### Goal of the exercise
Your task is to copy each line of the records that includes the string "tape".

Data extracts below:

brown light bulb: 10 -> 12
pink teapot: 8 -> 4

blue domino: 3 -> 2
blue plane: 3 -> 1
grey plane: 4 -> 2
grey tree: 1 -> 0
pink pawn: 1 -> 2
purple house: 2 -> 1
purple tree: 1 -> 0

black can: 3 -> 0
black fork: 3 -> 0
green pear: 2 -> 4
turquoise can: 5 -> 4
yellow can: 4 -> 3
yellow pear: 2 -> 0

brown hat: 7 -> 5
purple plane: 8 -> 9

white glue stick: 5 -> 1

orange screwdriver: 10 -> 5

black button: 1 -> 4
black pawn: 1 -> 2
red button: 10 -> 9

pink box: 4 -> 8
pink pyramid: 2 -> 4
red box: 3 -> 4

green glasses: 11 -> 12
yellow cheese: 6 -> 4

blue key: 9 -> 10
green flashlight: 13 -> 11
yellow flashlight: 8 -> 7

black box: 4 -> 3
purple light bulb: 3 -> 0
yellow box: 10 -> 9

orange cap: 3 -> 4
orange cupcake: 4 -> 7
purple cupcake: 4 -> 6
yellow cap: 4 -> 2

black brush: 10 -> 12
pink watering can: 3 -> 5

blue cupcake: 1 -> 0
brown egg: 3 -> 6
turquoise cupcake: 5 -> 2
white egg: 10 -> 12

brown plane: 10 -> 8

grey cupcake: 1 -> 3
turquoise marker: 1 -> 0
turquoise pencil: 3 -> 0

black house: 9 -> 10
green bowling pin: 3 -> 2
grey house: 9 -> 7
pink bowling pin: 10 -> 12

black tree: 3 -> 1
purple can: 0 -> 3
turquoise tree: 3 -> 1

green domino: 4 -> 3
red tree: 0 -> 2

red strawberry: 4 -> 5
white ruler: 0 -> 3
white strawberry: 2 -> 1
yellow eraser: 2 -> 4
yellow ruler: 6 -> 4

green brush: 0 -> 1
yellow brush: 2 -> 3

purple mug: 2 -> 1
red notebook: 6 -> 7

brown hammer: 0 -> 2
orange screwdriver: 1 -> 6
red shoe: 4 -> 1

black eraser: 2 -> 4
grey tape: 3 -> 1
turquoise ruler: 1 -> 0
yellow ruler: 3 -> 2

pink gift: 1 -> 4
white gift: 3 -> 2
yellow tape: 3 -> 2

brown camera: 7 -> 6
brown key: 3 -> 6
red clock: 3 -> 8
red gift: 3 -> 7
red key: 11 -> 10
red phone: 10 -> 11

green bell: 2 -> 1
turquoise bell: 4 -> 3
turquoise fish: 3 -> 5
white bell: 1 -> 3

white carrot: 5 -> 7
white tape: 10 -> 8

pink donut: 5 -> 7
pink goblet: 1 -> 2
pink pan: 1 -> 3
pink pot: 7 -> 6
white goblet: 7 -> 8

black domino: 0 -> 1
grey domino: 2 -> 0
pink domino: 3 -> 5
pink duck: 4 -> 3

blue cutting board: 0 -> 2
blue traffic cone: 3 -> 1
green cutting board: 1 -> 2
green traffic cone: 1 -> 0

End of Data extracts.

### Your response
grey tape: 3 -> 1
yellow tape: 3 -> 2
white tape: 10 -> 8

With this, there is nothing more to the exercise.